• **How to complete this task**
In the data below, reproduce everything exactly except the images.
┌─ Given material
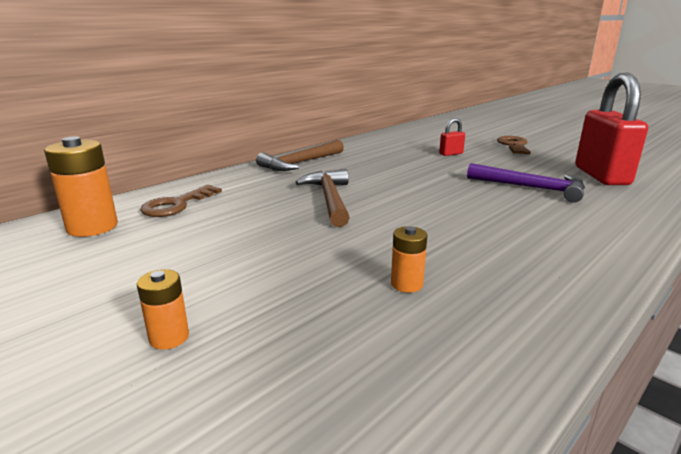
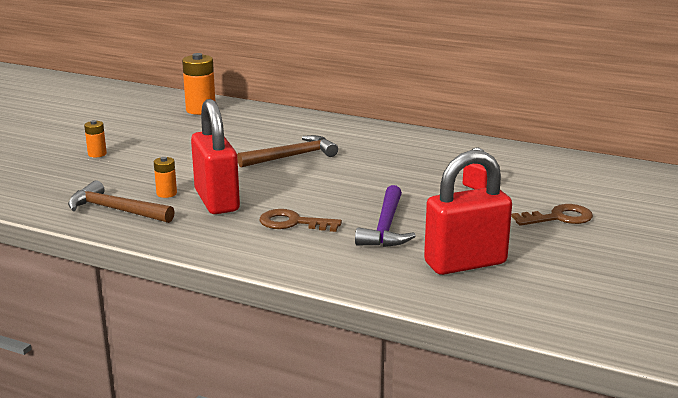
camera: 70 degrees right, 0 degrees up
brown key [140,185,222,217] -> brown key moved to [259,209,342,232]
brown hammer [256,140,344,171] -> brown hammer moved to [68,180,175,223]
none -> red padlock [191,99,240,214]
└─
• **Reply**
camera: 70 degrees right, 0 degrees up
brown key [140,185,222,217] -> brown key moved to [259,209,342,232]
brown hammer [256,140,344,171] -> brown hammer moved to [68,180,175,223]
none -> red padlock [191,99,240,214]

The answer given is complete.